**Supplied material:**
--- START ---

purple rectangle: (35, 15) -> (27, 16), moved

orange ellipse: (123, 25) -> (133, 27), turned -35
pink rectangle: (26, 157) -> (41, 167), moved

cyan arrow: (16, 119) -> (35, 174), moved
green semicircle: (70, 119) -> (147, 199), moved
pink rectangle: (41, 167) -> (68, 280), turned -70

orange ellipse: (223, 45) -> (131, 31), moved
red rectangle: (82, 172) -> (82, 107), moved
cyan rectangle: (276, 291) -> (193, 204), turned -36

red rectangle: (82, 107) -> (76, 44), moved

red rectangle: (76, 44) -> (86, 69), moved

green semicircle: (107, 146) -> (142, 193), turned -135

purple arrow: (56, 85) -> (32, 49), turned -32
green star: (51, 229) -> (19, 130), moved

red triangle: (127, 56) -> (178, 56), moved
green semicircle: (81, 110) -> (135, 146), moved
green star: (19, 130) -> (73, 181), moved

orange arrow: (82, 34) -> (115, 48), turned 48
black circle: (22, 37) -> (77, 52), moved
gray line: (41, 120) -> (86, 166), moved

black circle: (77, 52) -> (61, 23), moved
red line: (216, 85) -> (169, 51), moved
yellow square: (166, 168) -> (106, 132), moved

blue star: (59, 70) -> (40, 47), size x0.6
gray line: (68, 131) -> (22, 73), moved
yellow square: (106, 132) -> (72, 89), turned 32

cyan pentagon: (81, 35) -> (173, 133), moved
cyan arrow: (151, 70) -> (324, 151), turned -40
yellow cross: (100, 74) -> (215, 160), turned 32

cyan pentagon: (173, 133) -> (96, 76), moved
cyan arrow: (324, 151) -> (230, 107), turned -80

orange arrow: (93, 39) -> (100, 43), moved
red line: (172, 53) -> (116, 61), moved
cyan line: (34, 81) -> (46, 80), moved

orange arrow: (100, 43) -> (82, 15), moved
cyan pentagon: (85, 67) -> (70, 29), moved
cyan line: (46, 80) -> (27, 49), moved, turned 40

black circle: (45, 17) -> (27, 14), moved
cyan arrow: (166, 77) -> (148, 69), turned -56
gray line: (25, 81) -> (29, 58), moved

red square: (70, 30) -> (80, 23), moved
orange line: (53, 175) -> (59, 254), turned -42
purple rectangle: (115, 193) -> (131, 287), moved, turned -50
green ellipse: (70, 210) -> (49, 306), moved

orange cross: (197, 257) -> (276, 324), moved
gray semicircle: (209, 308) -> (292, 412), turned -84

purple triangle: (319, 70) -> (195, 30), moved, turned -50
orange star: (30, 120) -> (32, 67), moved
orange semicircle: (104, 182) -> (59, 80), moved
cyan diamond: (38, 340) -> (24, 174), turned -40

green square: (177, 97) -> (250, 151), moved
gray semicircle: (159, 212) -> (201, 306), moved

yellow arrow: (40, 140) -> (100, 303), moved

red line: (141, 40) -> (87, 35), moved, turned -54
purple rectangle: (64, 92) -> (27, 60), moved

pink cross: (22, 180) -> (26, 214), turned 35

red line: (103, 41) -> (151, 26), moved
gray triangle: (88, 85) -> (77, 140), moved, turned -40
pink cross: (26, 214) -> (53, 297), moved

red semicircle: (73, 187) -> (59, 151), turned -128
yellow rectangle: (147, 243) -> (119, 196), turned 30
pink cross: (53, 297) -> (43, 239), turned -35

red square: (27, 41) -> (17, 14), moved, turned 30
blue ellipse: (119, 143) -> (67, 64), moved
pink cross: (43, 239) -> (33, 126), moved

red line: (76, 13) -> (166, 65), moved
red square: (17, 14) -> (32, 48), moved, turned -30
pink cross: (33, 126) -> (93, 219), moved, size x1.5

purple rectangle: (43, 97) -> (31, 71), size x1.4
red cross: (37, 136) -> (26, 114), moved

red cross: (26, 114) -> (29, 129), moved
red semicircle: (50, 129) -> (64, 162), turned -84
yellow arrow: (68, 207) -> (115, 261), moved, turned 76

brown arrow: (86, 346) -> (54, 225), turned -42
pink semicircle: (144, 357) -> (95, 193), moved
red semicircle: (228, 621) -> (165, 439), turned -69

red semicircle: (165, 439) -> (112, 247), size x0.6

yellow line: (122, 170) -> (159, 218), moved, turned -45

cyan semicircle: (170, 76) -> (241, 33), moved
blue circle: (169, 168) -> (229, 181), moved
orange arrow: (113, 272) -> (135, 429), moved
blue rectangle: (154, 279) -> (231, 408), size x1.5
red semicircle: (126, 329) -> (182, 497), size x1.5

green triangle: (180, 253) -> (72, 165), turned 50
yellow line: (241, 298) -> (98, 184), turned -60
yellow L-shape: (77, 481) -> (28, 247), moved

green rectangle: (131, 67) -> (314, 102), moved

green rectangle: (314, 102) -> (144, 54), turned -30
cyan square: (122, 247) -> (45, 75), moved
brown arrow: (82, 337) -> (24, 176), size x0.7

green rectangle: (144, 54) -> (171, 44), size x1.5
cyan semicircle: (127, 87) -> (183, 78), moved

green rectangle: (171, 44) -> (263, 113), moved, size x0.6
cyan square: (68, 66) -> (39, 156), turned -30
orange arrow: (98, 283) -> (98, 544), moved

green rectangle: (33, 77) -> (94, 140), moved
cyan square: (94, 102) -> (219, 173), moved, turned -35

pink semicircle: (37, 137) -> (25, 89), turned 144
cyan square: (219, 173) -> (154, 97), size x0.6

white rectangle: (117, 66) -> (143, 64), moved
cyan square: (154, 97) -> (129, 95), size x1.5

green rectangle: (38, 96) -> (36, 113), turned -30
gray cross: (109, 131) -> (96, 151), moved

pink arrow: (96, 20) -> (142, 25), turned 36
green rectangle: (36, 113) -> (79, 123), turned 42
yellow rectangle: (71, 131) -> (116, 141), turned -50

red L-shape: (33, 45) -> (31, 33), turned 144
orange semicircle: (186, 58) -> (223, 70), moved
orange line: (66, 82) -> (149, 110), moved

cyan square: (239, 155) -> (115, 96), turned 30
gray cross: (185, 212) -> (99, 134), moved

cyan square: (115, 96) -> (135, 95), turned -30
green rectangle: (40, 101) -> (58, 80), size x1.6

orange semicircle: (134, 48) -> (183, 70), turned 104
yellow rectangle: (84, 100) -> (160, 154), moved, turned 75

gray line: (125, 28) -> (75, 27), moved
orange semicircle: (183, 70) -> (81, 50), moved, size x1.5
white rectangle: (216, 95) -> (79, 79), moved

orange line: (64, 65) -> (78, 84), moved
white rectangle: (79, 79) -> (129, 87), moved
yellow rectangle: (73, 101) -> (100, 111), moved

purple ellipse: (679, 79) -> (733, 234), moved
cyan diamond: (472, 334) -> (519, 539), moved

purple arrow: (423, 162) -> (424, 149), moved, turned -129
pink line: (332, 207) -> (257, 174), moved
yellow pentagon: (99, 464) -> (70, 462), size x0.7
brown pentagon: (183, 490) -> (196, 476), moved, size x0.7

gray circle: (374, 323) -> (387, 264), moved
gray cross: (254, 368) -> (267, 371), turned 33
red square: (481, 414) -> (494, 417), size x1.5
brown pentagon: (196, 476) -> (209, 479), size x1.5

--- END ---

**Instructions for the task:**
Would you copy out exactly the lines above that start at the one containing "cyan square: (115, 96)" and end at the one containing "gray line: (125, 28) -> (75, 27), moved", inclusive?

**Written reply:**
cyan square: (115, 96) -> (135, 95), turned -30
green rectangle: (40, 101) -> (58, 80), size x1.6

orange semicircle: (134, 48) -> (183, 70), turned 104
yellow rectangle: (84, 100) -> (160, 154), moved, turned 75

gray line: (125, 28) -> (75, 27), moved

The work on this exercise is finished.